- [Goal of the exercise]:
Read the lines below, and copy any that contain the string "ebony".
──────── Records provided ────────
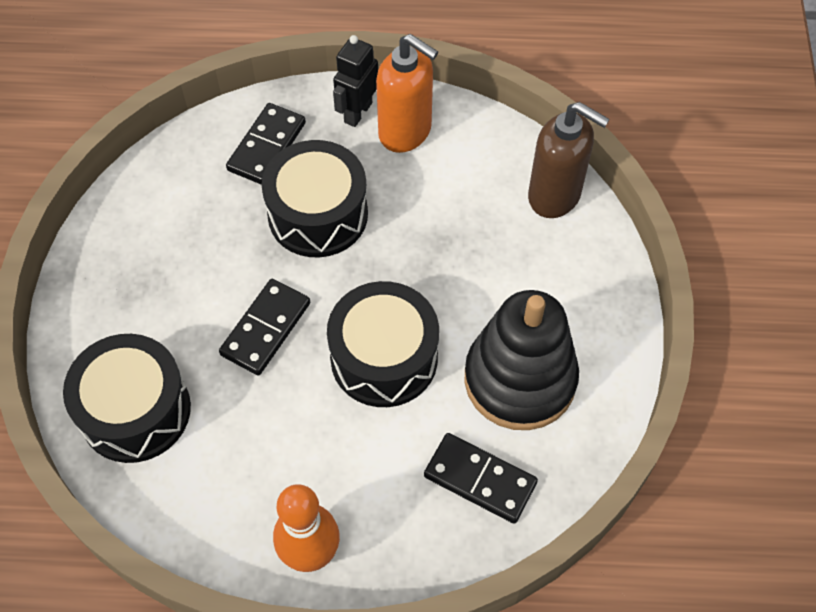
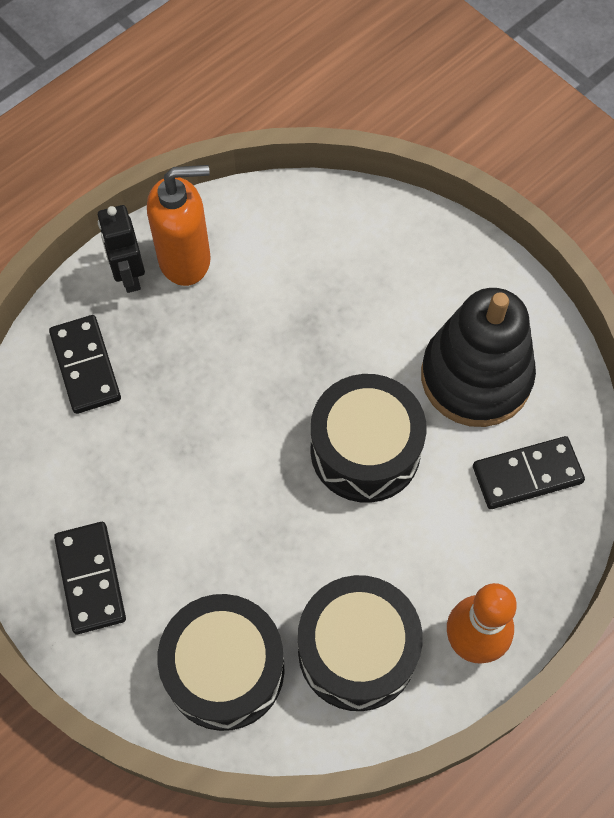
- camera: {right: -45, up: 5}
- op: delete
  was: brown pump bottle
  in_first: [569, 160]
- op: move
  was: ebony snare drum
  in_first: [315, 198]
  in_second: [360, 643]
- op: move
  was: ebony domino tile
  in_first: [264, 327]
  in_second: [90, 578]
────────
- [Solution to this problem]:
  was: ebony snare drum
  was: ebony domino tile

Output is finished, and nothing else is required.